Format as a JSON list of strings, one string per line and skipping blank lines, the lines beginning at the one containing "Question: Which point" and ending with the one containing "Answer: (B)".
Data for this task section start
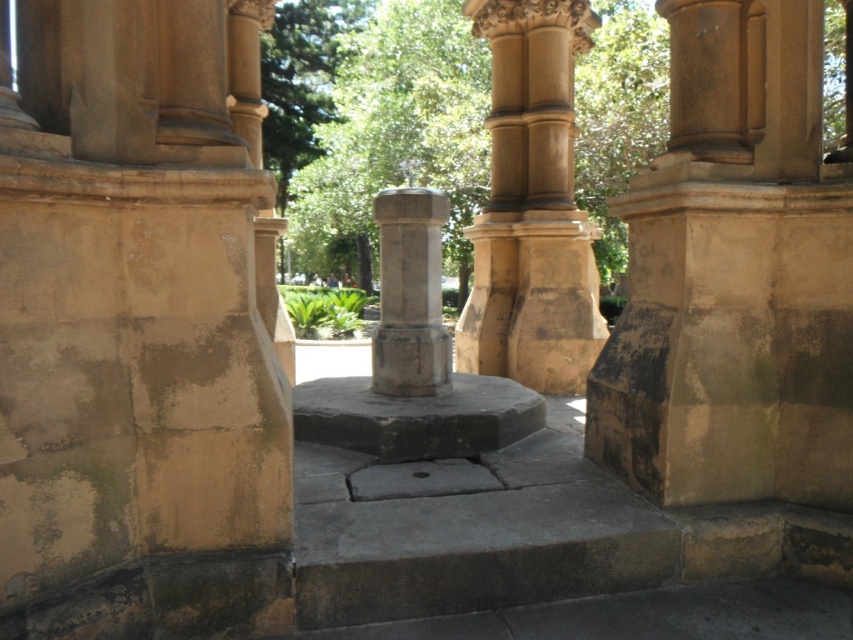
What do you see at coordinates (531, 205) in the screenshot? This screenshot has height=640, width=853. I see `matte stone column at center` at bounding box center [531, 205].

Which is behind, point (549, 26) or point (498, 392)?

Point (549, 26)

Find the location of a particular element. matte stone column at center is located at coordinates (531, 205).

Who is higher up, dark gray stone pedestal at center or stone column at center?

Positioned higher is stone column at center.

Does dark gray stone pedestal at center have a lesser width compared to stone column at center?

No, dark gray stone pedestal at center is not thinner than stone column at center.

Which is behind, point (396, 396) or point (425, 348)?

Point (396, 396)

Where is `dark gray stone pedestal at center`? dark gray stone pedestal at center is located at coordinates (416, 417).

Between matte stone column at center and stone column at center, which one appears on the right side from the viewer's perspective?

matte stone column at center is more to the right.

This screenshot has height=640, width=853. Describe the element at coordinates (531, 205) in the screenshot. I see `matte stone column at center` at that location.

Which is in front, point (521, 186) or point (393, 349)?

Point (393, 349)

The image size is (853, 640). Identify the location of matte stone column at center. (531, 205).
Data for this task section end
Data for this task section start
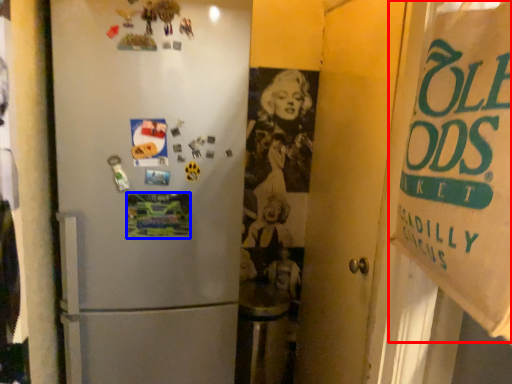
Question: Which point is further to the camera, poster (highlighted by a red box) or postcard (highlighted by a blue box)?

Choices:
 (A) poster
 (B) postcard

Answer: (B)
Data for this task section end
» **Task response**
[
  "Question: Which point is further to the camera, poster (highlighted by a red box) or postcard (highlighted by a blue box)?",
  "Choices:",
  " (A) poster",
  " (B) postcard",
  "Answer: (B)"
]